> **What this task involves**
From the entries that follow, work out how many lines contain "green". Write the number only.

> **Data for the task**
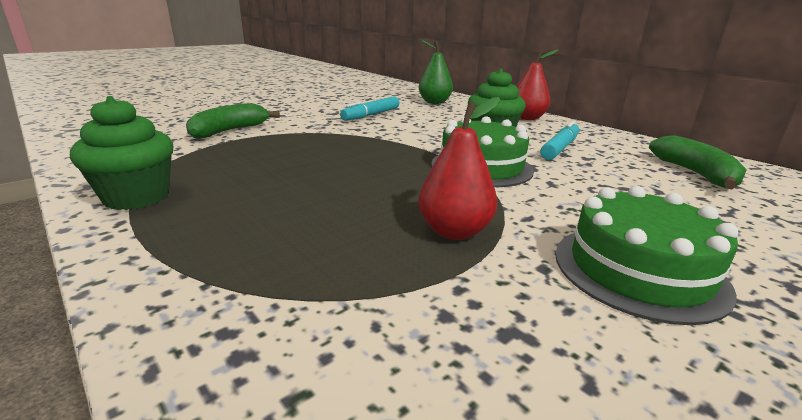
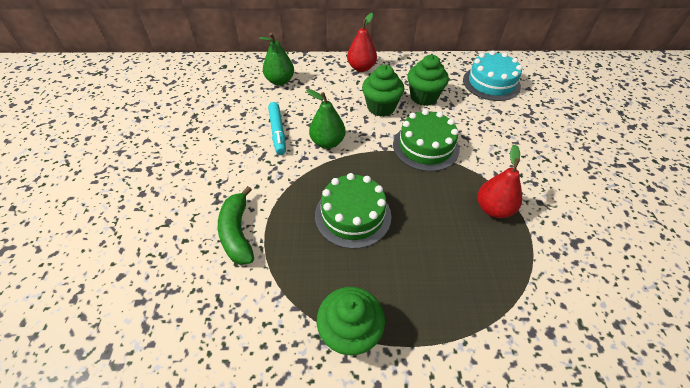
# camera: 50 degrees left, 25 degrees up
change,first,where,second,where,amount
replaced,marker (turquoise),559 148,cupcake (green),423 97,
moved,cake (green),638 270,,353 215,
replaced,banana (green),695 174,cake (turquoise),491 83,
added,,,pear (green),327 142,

---

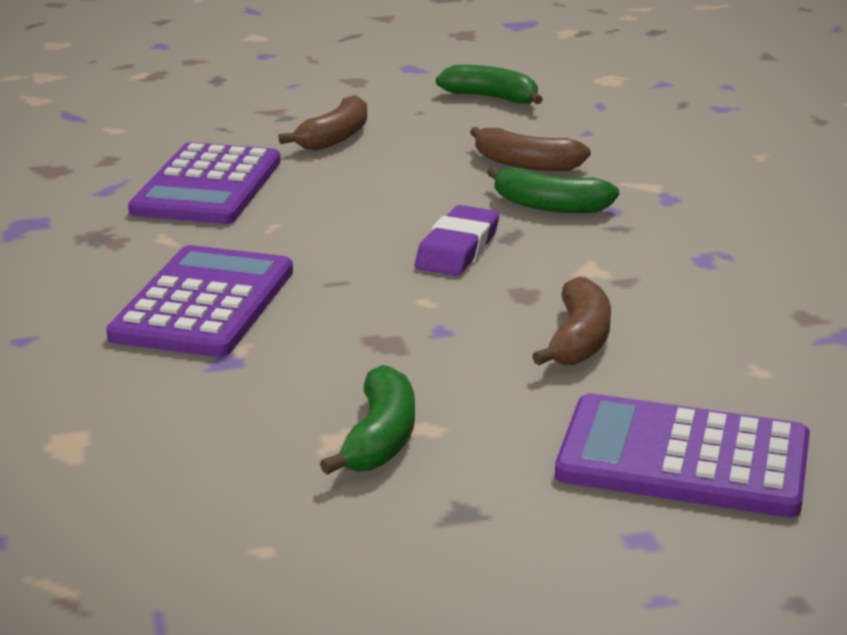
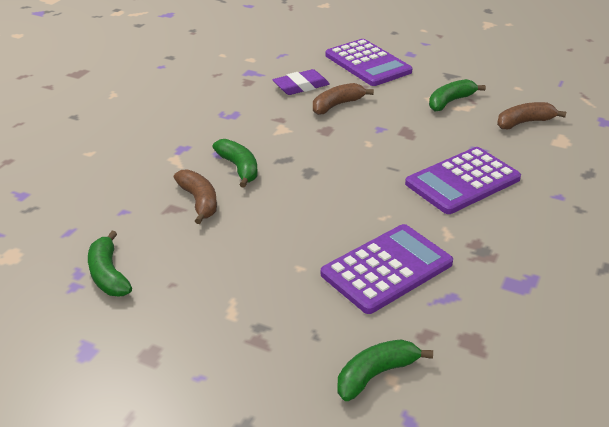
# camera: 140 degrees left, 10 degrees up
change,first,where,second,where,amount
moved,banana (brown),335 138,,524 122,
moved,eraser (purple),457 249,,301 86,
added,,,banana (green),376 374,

> **Response to the task**
5